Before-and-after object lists
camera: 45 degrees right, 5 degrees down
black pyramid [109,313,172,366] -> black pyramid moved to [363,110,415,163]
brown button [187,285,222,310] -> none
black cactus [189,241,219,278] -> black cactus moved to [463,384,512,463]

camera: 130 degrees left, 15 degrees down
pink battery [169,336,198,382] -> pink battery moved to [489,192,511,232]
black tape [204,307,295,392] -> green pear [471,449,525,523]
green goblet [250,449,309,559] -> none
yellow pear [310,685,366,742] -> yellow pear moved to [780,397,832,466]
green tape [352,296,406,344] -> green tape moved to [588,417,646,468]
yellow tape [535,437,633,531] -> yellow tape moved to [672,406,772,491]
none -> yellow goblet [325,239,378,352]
==
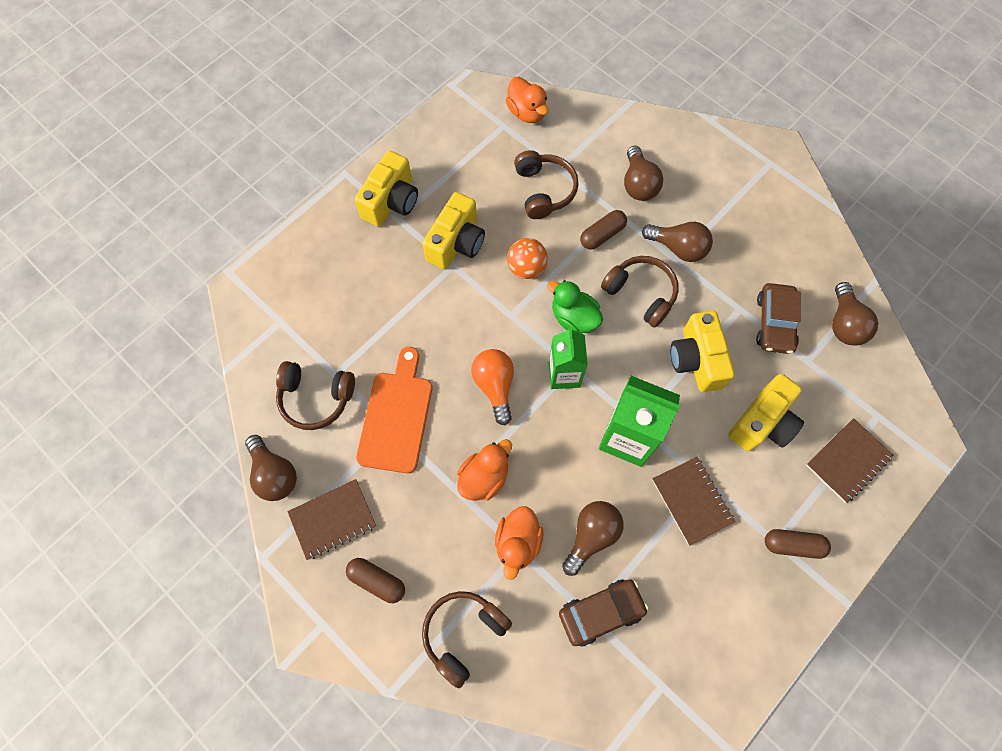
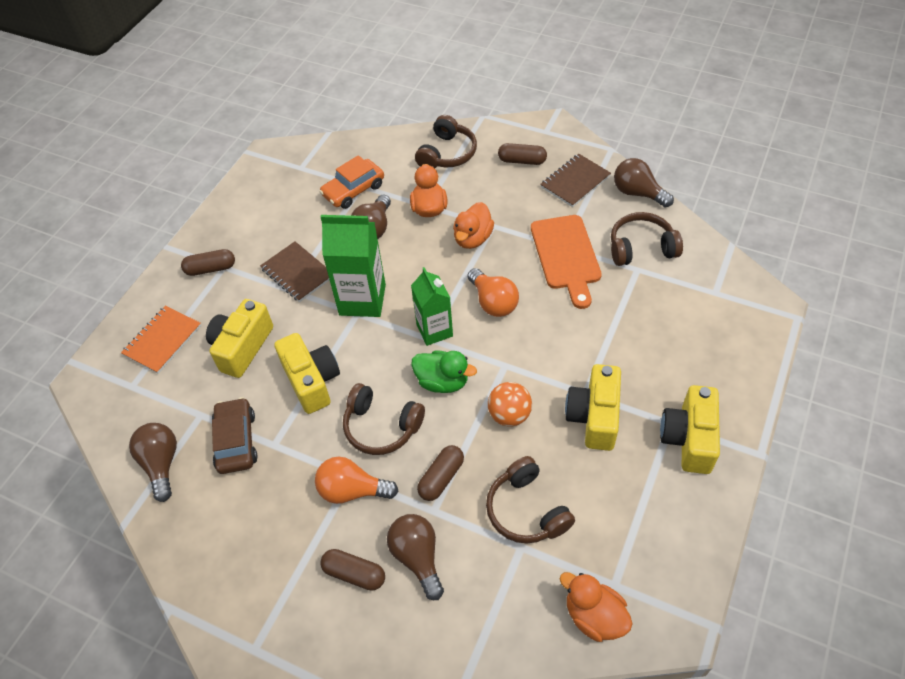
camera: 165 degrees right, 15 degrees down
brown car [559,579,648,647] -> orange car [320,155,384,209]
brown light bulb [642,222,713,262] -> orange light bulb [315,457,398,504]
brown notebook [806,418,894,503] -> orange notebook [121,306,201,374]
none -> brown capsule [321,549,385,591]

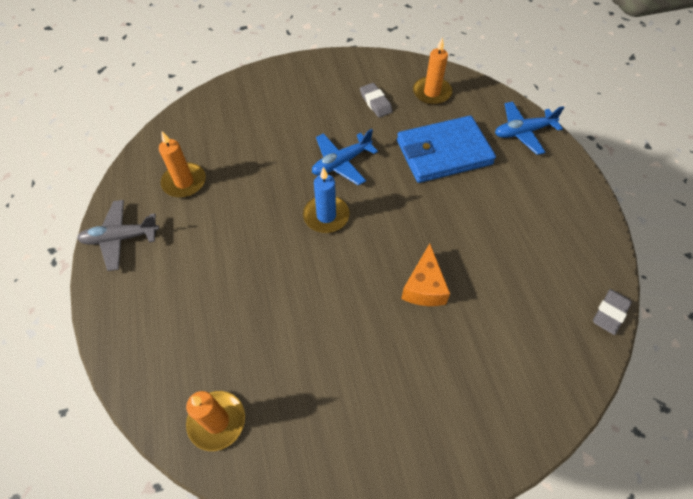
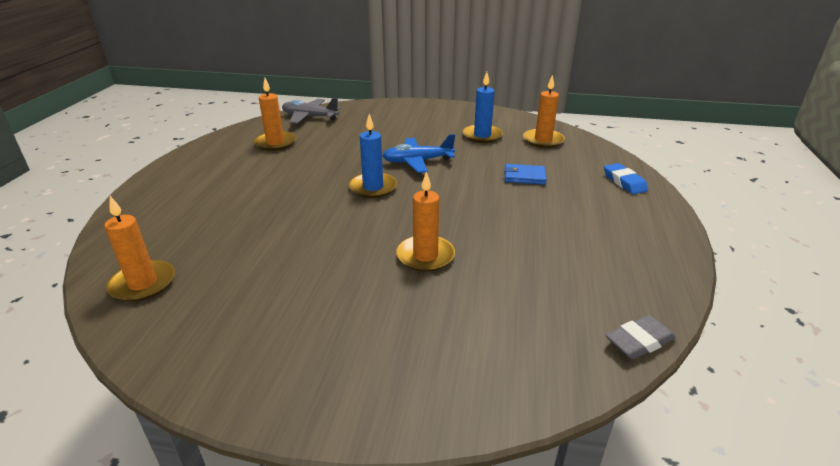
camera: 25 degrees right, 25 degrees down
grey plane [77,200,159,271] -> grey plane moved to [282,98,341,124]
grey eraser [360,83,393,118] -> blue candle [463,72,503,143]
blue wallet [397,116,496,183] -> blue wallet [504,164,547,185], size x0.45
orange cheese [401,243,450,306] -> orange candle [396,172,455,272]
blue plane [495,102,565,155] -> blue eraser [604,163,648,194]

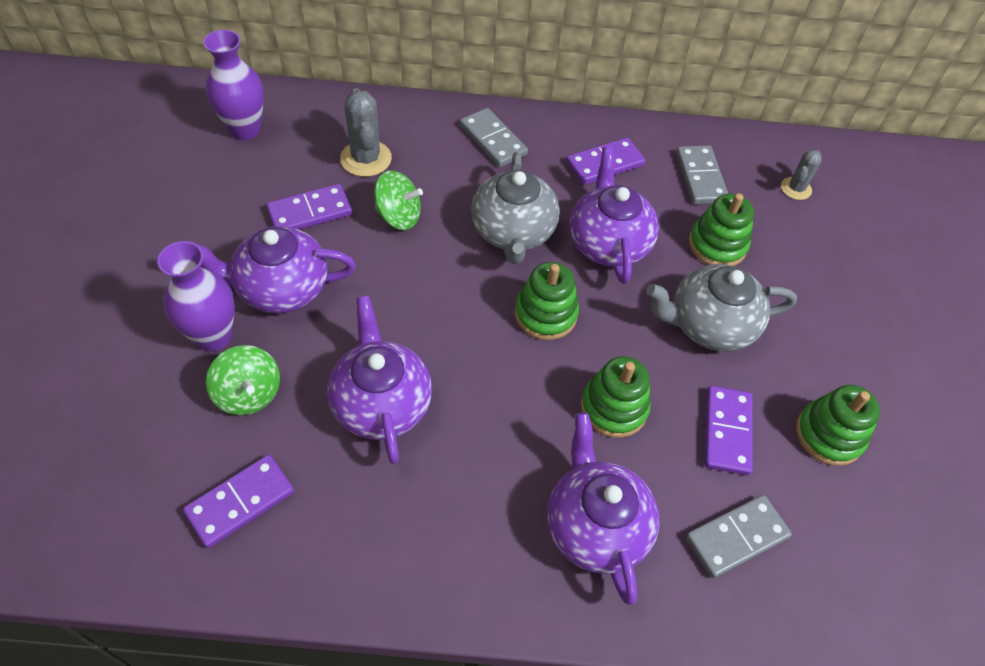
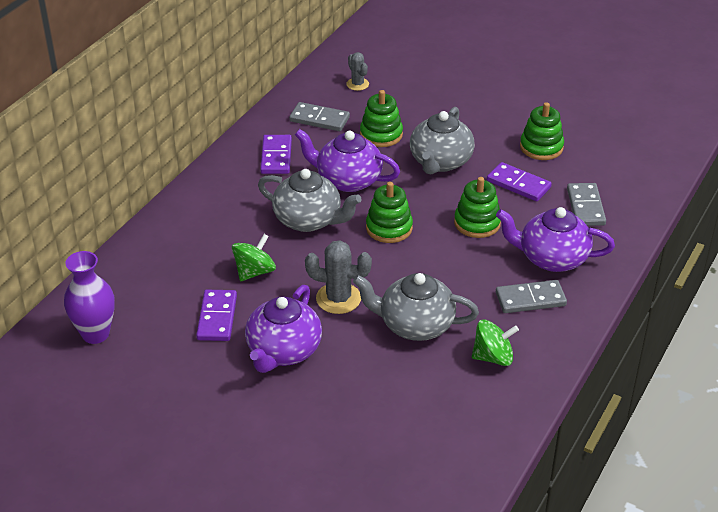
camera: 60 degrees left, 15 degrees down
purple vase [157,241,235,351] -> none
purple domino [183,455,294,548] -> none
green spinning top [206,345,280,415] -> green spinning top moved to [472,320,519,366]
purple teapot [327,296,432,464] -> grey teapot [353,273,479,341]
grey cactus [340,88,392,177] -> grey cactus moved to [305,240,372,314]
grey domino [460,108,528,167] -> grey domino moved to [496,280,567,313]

Work order:
Can you repeat, word for word, every line above from the one containing "purple teapot [327,296,432,464]" down to the one containing "grey domino [460,108,528,167]", including both?

Worked solution:
purple teapot [327,296,432,464] -> grey teapot [353,273,479,341]
grey cactus [340,88,392,177] -> grey cactus moved to [305,240,372,314]
grey domino [460,108,528,167] -> grey domino moved to [496,280,567,313]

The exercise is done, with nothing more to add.